[Extracted data entries]
* START *

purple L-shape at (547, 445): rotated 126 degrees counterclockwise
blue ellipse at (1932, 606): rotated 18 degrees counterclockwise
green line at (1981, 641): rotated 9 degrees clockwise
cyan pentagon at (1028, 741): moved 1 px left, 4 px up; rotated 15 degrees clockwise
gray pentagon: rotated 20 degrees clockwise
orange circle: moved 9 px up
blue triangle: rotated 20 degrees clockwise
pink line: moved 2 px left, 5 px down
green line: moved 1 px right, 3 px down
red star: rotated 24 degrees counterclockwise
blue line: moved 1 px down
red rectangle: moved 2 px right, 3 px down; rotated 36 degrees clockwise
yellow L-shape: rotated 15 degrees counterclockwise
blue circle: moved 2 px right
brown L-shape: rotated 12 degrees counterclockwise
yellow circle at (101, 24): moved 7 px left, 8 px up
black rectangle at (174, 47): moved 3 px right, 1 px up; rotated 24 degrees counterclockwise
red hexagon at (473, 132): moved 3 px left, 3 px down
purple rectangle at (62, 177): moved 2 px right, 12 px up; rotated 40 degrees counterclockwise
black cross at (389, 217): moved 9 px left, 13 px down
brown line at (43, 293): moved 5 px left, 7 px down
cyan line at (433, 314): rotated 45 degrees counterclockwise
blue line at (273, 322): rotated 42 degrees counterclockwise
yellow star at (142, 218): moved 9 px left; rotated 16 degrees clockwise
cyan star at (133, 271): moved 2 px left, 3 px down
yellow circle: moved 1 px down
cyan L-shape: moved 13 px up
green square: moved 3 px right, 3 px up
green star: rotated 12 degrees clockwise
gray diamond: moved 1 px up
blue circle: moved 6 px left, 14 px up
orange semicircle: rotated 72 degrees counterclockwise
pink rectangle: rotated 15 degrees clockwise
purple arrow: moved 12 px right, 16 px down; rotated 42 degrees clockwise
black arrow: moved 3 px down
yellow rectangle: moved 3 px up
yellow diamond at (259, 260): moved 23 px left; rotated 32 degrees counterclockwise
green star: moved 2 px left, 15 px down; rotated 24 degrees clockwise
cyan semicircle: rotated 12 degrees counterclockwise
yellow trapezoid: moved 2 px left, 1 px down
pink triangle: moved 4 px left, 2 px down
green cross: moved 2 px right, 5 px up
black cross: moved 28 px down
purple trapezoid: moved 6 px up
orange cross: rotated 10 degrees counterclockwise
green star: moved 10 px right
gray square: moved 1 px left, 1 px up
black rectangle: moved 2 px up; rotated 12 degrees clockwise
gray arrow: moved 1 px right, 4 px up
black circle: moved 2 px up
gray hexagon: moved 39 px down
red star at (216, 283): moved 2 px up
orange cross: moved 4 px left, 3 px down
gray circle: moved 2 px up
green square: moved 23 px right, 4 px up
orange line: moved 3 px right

* END *

Goal of the exercise —
Copy these lines word for word.

Response below —
purple L-shape at (547, 445): rotated 126 degrees counterclockwise
blue ellipse at (1932, 606): rotated 18 degrees counterclockwise
green line at (1981, 641): rotated 9 degrees clockwise
cyan pentagon at (1028, 741): moved 1 px left, 4 px up; rotated 15 degrees clockwise
gray pentagon: rotated 20 degrees clockwise
orange circle: moved 9 px up
blue triangle: rotated 20 degrees clockwise
pink line: moved 2 px left, 5 px down
green line: moved 1 px right, 3 px down
red star: rotated 24 degrees counterclockwise
blue line: moved 1 px down
red rectangle: moved 2 px right, 3 px down; rotated 36 degrees clockwise
yellow L-shape: rotated 15 degrees counterclockwise
blue circle: moved 2 px right
brown L-shape: rotated 12 degrees counterclockwise
yellow circle at (101, 24): moved 7 px left, 8 px up
black rectangle at (174, 47): moved 3 px right, 1 px up; rotated 24 degrees counterclockwise
red hexagon at (473, 132): moved 3 px left, 3 px down
purple rectangle at (62, 177): moved 2 px right, 12 px up; rotated 40 degrees counterclockwise
black cross at (389, 217): moved 9 px left, 13 px down
brown line at (43, 293): moved 5 px left, 7 px down
cyan line at (433, 314): rotated 45 degrees counterclockwise
blue line at (273, 322): rotated 42 degrees counterclockwise
yellow star at (142, 218): moved 9 px left; rotated 16 degrees clockwise
cyan star at (133, 271): moved 2 px left, 3 px down
yellow circle: moved 1 px down
cyan L-shape: moved 13 px up
green square: moved 3 px right, 3 px up
green star: rotated 12 degrees clockwise
gray diamond: moved 1 px up
blue circle: moved 6 px left, 14 px up
orange semicircle: rotated 72 degrees counterclockwise
pink rectangle: rotated 15 degrees clockwise
purple arrow: moved 12 px right, 16 px down; rotated 42 degrees clockwise
black arrow: moved 3 px down
yellow rectangle: moved 3 px up
yellow diamond at (259, 260): moved 23 px left; rotated 32 degrees counterclockwise
green star: moved 2 px left, 15 px down; rotated 24 degrees clockwise
cyan semicircle: rotated 12 degrees counterclockwise
yellow trapezoid: moved 2 px left, 1 px down
pink triangle: moved 4 px left, 2 px down
green cross: moved 2 px right, 5 px up
black cross: moved 28 px down
purple trapezoid: moved 6 px up
orange cross: rotated 10 degrees counterclockwise
green star: moved 10 px right
gray square: moved 1 px left, 1 px up
black rectangle: moved 2 px up; rotated 12 degrees clockwise
gray arrow: moved 1 px right, 4 px up
black circle: moved 2 px up
gray hexagon: moved 39 px down
red star at (216, 283): moved 2 px up
orange cross: moved 4 px left, 3 px down
gray circle: moved 2 px up
green square: moved 23 px right, 4 px up
orange line: moved 3 px right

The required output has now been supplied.